_What is needed_:
The lines from the start of the data through the line containing "R106: 12k (SIG1, VCC) -> 12k (SIG21, VCC)" are to be reproduced exactly, both ends included.

_Records to process_:
━━━━━━━━━━━━━━━━━━━━━━━━━━━━━━
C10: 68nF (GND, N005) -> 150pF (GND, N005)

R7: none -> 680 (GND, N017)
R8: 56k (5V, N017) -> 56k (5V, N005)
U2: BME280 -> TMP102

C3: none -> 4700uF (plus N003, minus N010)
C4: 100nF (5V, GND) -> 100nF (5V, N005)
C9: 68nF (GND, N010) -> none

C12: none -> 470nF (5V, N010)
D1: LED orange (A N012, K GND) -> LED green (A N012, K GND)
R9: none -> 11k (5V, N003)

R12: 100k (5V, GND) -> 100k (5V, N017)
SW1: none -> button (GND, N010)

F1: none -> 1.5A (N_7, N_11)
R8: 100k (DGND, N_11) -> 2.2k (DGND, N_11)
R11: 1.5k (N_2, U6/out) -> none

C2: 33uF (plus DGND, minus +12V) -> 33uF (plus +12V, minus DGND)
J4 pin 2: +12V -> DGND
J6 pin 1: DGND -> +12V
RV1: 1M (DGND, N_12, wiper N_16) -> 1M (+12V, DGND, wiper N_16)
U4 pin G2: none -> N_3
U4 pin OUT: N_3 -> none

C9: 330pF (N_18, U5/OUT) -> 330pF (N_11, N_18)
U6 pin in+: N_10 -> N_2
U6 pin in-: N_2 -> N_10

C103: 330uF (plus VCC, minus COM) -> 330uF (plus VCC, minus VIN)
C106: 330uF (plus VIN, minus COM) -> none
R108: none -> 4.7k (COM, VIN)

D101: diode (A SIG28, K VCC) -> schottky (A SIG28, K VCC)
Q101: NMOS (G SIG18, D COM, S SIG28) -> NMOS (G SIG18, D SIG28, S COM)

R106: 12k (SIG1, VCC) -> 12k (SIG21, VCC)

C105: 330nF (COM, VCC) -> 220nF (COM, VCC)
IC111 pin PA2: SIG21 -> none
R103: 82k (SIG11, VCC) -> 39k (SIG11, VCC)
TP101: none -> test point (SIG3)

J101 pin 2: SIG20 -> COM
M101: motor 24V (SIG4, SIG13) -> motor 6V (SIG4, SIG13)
━━━━━━━━━━━━━━━━━━━━━━━━━━━━━━
_Answer space_:
C10: 68nF (GND, N005) -> 150pF (GND, N005)

R7: none -> 680 (GND, N017)
R8: 56k (5V, N017) -> 56k (5V, N005)
U2: BME280 -> TMP102

C3: none -> 4700uF (plus N003, minus N010)
C4: 100nF (5V, GND) -> 100nF (5V, N005)
C9: 68nF (GND, N010) -> none

C12: none -> 470nF (5V, N010)
D1: LED orange (A N012, K GND) -> LED green (A N012, K GND)
R9: none -> 11k (5V, N003)

R12: 100k (5V, GND) -> 100k (5V, N017)
SW1: none -> button (GND, N010)

F1: none -> 1.5A (N_7, N_11)
R8: 100k (DGND, N_11) -> 2.2k (DGND, N_11)
R11: 1.5k (N_2, U6/out) -> none

C2: 33uF (plus DGND, minus +12V) -> 33uF (plus +12V, minus DGND)
J4 pin 2: +12V -> DGND
J6 pin 1: DGND -> +12V
RV1: 1M (DGND, N_12, wiper N_16) -> 1M (+12V, DGND, wiper N_16)
U4 pin G2: none -> N_3
U4 pin OUT: N_3 -> none

C9: 330pF (N_18, U5/OUT) -> 330pF (N_11, N_18)
U6 pin in+: N_10 -> N_2
U6 pin in-: N_2 -> N_10

C103: 330uF (plus VCC, minus COM) -> 330uF (plus VCC, minus VIN)
C106: 330uF (plus VIN, minus COM) -> none
R108: none -> 4.7k (COM, VIN)

D101: diode (A SIG28, K VCC) -> schottky (A SIG28, K VCC)
Q101: NMOS (G SIG18, D COM, S SIG28) -> NMOS (G SIG18, D SIG28, S COM)

R106: 12k (SIG1, VCC) -> 12k (SIG21, VCC)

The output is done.